▸ **Exercise materials**:
---*---

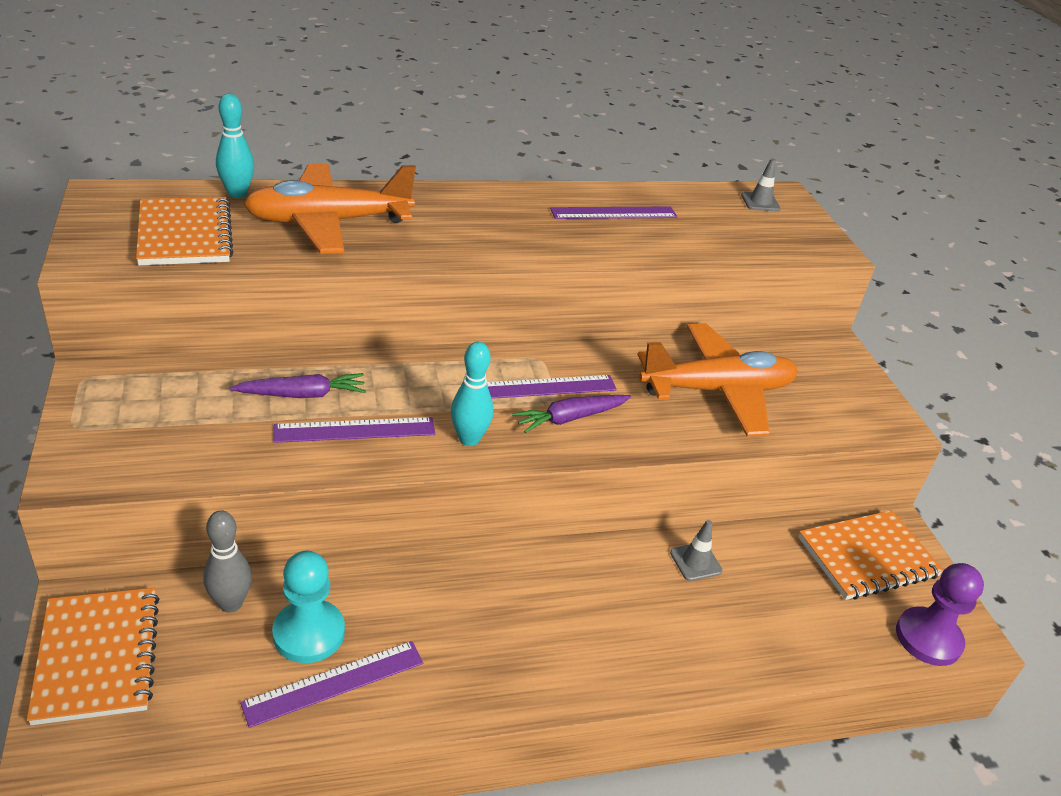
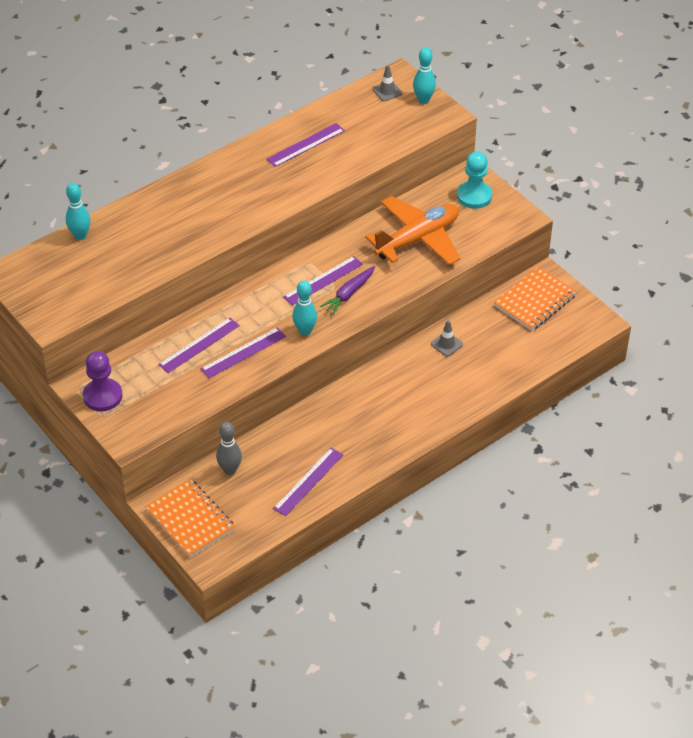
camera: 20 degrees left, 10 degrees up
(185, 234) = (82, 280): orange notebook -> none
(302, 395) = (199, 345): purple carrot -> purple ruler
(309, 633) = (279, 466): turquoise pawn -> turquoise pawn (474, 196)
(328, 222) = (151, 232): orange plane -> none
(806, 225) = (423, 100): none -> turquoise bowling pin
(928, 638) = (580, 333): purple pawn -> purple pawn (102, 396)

---*---

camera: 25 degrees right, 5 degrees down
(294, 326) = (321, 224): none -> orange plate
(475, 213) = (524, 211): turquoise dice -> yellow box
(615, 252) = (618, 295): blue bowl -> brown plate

---*---

▸ **What the task asks**:
The entries above hold the needed span. Transcribe exactly the lines from the one with "(475, 213) = (524, 211): turquoise" to the one with "(615, 252) = (618, 295): blue", both included.

▸ **Solution for this problem**:
(475, 213) = (524, 211): turquoise dice -> yellow box
(615, 252) = (618, 295): blue bowl -> brown plate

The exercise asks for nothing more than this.